Excerpted data =

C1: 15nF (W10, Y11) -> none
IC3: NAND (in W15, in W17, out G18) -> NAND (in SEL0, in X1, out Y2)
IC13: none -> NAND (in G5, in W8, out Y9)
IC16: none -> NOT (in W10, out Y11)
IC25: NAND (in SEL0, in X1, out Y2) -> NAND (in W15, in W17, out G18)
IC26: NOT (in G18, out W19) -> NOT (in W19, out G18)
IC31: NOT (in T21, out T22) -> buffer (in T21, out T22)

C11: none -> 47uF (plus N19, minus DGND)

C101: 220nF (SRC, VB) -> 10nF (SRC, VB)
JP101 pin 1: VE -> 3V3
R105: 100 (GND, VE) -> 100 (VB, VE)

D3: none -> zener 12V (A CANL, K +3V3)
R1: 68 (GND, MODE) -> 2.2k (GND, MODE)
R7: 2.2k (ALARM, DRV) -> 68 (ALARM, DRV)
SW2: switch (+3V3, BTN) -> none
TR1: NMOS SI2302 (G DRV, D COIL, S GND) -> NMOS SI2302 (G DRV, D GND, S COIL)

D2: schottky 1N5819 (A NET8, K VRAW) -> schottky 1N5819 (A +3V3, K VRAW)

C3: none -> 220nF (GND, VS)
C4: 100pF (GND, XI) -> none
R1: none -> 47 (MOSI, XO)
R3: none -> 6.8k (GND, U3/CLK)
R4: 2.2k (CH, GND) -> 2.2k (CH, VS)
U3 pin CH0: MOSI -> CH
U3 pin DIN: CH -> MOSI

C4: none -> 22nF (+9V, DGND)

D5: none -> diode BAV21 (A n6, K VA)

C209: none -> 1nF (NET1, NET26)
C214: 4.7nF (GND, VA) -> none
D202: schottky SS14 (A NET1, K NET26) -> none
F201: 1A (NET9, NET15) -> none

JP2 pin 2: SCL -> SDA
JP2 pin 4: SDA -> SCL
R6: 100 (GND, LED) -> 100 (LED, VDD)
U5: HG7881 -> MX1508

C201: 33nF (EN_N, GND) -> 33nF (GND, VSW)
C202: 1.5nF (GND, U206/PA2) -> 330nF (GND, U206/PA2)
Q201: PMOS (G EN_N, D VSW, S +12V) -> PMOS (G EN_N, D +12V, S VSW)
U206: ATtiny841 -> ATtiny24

Your goal =
All lines of the data are to be repeated exactly as they stand.

Completed exercise =
C1: 15nF (W10, Y11) -> none
IC3: NAND (in W15, in W17, out G18) -> NAND (in SEL0, in X1, out Y2)
IC13: none -> NAND (in G5, in W8, out Y9)
IC16: none -> NOT (in W10, out Y11)
IC25: NAND (in SEL0, in X1, out Y2) -> NAND (in W15, in W17, out G18)
IC26: NOT (in G18, out W19) -> NOT (in W19, out G18)
IC31: NOT (in T21, out T22) -> buffer (in T21, out T22)

C11: none -> 47uF (plus N19, minus DGND)

C101: 220nF (SRC, VB) -> 10nF (SRC, VB)
JP101 pin 1: VE -> 3V3
R105: 100 (GND, VE) -> 100 (VB, VE)

D3: none -> zener 12V (A CANL, K +3V3)
R1: 68 (GND, MODE) -> 2.2k (GND, MODE)
R7: 2.2k (ALARM, DRV) -> 68 (ALARM, DRV)
SW2: switch (+3V3, BTN) -> none
TR1: NMOS SI2302 (G DRV, D COIL, S GND) -> NMOS SI2302 (G DRV, D GND, S COIL)

D2: schottky 1N5819 (A NET8, K VRAW) -> schottky 1N5819 (A +3V3, K VRAW)

C3: none -> 220nF (GND, VS)
C4: 100pF (GND, XI) -> none
R1: none -> 47 (MOSI, XO)
R3: none -> 6.8k (GND, U3/CLK)
R4: 2.2k (CH, GND) -> 2.2k (CH, VS)
U3 pin CH0: MOSI -> CH
U3 pin DIN: CH -> MOSI

C4: none -> 22nF (+9V, DGND)

D5: none -> diode BAV21 (A n6, K VA)

C209: none -> 1nF (NET1, NET26)
C214: 4.7nF (GND, VA) -> none
D202: schottky SS14 (A NET1, K NET26) -> none
F201: 1A (NET9, NET15) -> none

JP2 pin 2: SCL -> SDA
JP2 pin 4: SDA -> SCL
R6: 100 (GND, LED) -> 100 (LED, VDD)
U5: HG7881 -> MX1508

C201: 33nF (EN_N, GND) -> 33nF (GND, VSW)
C202: 1.5nF (GND, U206/PA2) -> 330nF (GND, U206/PA2)
Q201: PMOS (G EN_N, D VSW, S +12V) -> PMOS (G EN_N, D +12V, S VSW)
U206: ATtiny841 -> ATtiny24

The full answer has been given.